■ Assignment
Nothing in the records below should be altered in the copy, although the pictures must be left out.

[Data extracted from a collection]
----
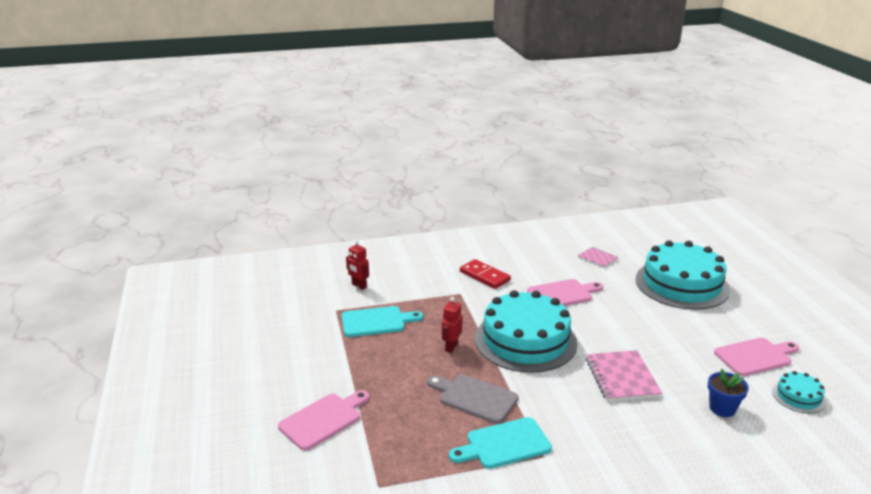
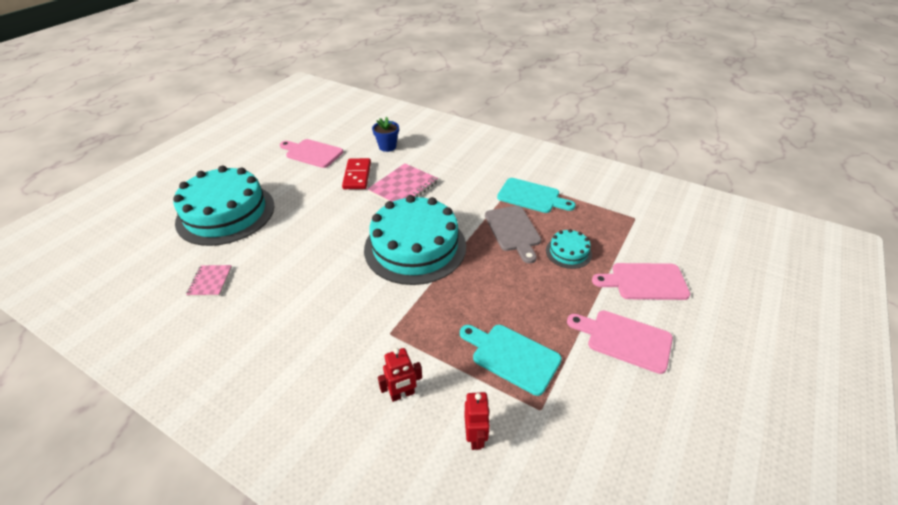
camera: 135 degrees left, 15 degrees up
(451, 347) = (478, 279): red robot -> red robot (402, 394)
(484, 276) = (332, 340): red domino -> red domino (357, 175)
(562, 294) = (314, 266): pink cutting board -> pink cutting board (624, 339)
(798, 396) = (342, 131): turquoise cake -> turquoise cake (568, 252)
----
■ Answer for this exercise
camera: 135 degrees left, 15 degrees up
(451, 347) = (478, 279): red robot -> red robot (402, 394)
(484, 276) = (332, 340): red domino -> red domino (357, 175)
(562, 294) = (314, 266): pink cutting board -> pink cutting board (624, 339)
(798, 396) = (342, 131): turquoise cake -> turquoise cake (568, 252)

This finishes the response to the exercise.